● Instructions for the task: Please repeat every record below exactly as written, but leave out the pictures.

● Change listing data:
==================================================

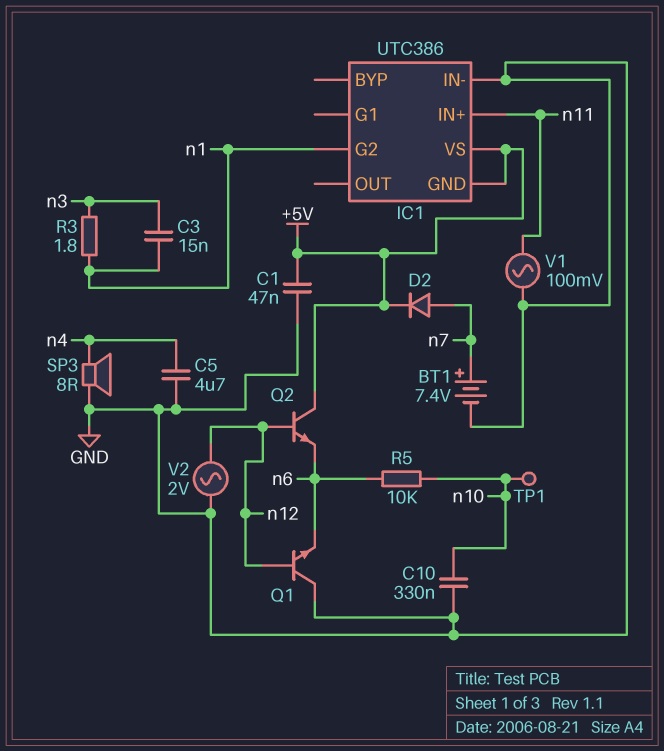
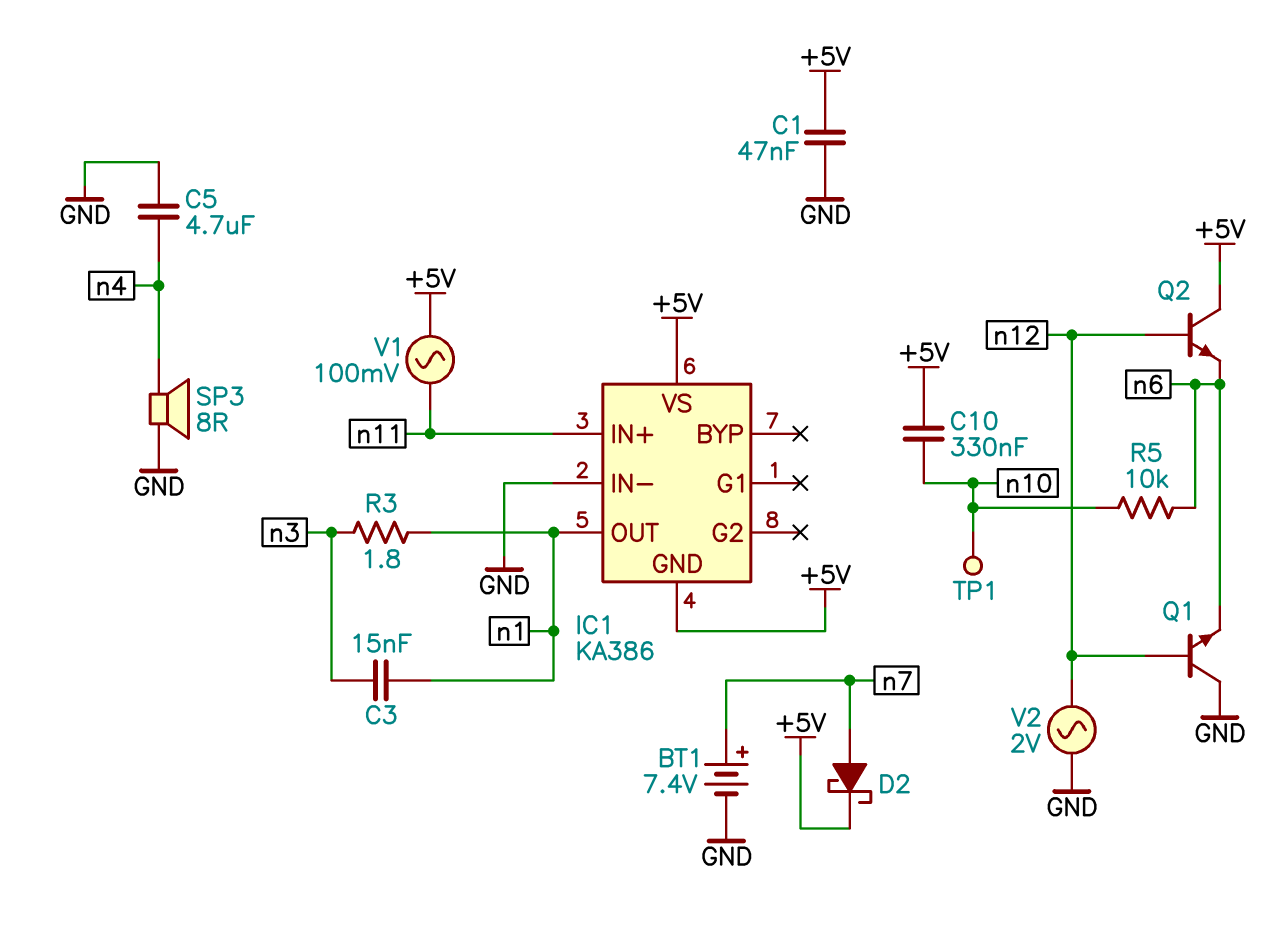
C10: 330nF (GND, n10) -> 330nF (+5V, n10)
D2: diode (A n7, K +5V) -> schottky (A n7, K +5V)
IC1: UTC386 -> KA386
IC1 pin G2: n1 -> none
IC1 pin OUT: none -> n1
V1: AC 100mV (GND, n11) -> AC 100mV (+5V, n11)

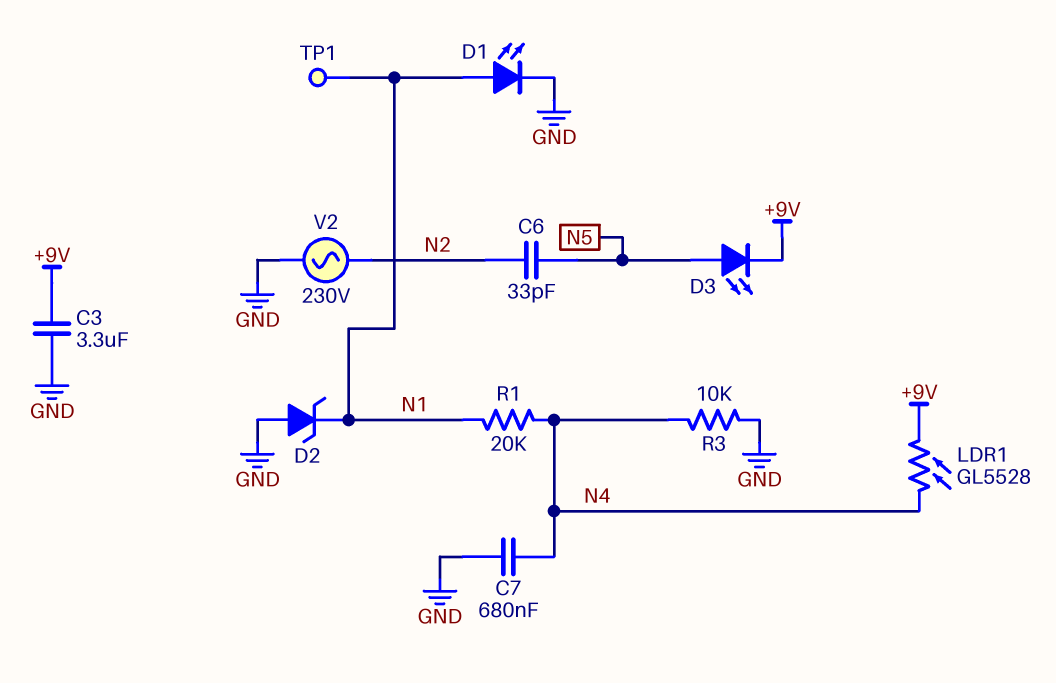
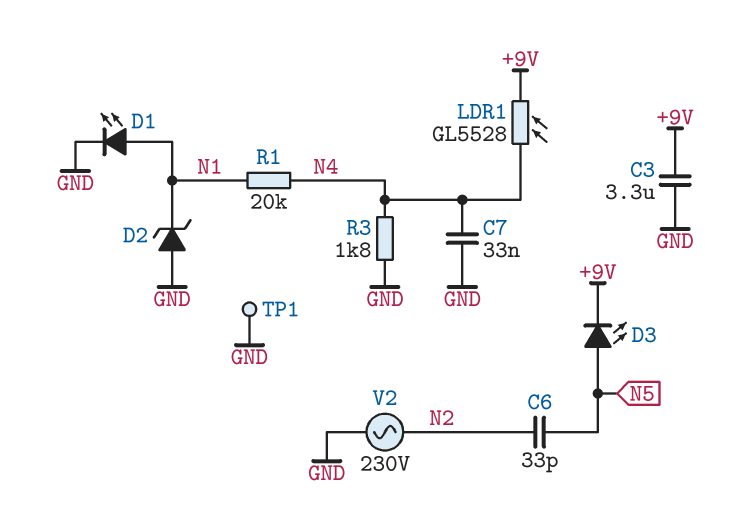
C7: 680nF (GND, N4) -> 33nF (GND, N4)
R3: 10k (GND, N4) -> 1.8k (GND, N4)
TP1: test point (N1) -> test point (GND)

==================================================

● Task result:
C10: 330nF (GND, n10) -> 330nF (+5V, n10)
D2: diode (A n7, K +5V) -> schottky (A n7, K +5V)
IC1: UTC386 -> KA386
IC1 pin G2: n1 -> none
IC1 pin OUT: none -> n1
V1: AC 100mV (GND, n11) -> AC 100mV (+5V, n11)

C7: 680nF (GND, N4) -> 33nF (GND, N4)
R3: 10k (GND, N4) -> 1.8k (GND, N4)
TP1: test point (N1) -> test point (GND)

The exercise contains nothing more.